Difference listings:
○ ○ ○ ○
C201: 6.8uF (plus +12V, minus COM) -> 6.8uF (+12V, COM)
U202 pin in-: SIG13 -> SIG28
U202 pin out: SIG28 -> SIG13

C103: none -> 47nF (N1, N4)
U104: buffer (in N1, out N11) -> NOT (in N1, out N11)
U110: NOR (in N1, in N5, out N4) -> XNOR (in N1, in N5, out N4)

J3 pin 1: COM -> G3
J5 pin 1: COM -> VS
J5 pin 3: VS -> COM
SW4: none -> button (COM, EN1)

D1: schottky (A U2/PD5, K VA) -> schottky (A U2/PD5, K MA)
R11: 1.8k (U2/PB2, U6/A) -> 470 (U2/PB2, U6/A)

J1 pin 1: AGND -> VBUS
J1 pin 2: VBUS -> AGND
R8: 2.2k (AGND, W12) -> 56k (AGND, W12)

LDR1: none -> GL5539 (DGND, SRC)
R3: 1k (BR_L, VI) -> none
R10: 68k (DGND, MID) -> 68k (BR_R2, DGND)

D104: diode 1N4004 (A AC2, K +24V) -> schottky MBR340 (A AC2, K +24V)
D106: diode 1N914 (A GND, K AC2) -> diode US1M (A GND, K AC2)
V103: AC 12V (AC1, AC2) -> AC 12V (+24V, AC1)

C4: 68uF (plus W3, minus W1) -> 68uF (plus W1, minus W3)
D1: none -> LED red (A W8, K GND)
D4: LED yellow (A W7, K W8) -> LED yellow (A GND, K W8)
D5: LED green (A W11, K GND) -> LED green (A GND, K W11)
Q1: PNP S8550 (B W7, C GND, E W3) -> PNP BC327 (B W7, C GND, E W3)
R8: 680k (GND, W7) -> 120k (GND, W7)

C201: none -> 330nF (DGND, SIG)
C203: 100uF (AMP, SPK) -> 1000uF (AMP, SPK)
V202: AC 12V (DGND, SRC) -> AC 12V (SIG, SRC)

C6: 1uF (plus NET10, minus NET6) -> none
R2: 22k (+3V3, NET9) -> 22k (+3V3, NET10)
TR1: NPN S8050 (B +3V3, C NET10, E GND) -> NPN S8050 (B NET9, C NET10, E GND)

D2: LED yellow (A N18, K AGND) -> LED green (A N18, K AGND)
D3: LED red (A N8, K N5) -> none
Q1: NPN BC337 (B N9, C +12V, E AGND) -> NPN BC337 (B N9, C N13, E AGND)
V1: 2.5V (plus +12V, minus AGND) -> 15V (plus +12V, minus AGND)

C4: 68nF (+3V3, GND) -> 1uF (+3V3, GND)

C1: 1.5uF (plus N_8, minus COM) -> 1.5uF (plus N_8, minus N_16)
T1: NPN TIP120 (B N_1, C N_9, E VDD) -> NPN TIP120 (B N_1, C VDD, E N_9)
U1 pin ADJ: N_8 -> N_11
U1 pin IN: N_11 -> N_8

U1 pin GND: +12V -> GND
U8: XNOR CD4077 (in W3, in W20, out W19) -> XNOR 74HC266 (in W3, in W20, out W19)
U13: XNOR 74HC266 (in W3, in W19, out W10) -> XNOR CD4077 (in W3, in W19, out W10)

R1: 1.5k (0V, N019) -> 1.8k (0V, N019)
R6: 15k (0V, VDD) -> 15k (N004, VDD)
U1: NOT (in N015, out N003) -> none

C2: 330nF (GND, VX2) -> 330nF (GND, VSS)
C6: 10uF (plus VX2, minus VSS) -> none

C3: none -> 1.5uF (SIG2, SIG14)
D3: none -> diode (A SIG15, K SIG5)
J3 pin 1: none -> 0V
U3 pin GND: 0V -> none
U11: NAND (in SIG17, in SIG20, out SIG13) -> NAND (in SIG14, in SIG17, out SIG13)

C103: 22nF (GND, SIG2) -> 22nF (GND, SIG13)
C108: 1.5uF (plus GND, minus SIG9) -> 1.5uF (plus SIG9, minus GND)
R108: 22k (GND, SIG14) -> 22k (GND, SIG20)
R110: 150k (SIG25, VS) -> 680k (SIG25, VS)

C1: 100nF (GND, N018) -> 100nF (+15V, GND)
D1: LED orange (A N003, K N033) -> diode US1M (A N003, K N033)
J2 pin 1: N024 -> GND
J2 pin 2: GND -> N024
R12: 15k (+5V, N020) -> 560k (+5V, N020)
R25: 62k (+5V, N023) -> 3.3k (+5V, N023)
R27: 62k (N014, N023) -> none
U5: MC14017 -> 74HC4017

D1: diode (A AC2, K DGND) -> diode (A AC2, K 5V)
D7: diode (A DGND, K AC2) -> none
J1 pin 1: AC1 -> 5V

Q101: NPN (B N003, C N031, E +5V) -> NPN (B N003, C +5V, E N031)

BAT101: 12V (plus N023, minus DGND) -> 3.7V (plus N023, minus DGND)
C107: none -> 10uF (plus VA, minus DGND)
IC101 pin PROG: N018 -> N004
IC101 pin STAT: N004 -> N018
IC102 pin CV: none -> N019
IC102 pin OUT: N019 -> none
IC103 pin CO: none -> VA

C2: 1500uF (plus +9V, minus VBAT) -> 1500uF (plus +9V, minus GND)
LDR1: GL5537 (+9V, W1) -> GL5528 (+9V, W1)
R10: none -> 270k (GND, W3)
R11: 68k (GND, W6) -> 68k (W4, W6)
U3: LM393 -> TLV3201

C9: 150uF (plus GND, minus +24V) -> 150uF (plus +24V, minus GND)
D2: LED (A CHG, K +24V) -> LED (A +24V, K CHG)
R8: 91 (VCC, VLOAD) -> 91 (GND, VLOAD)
○ ○ ○ ○
REQUIRED WORK
Pull every line containing "yellow" out of the entries.

ANSWER TO THE EXERCISE
D4: LED yellow (A W7, K W8) -> LED yellow (A GND, K W8)
D2: LED yellow (A N18, K AGND) -> LED green (A N18, K AGND)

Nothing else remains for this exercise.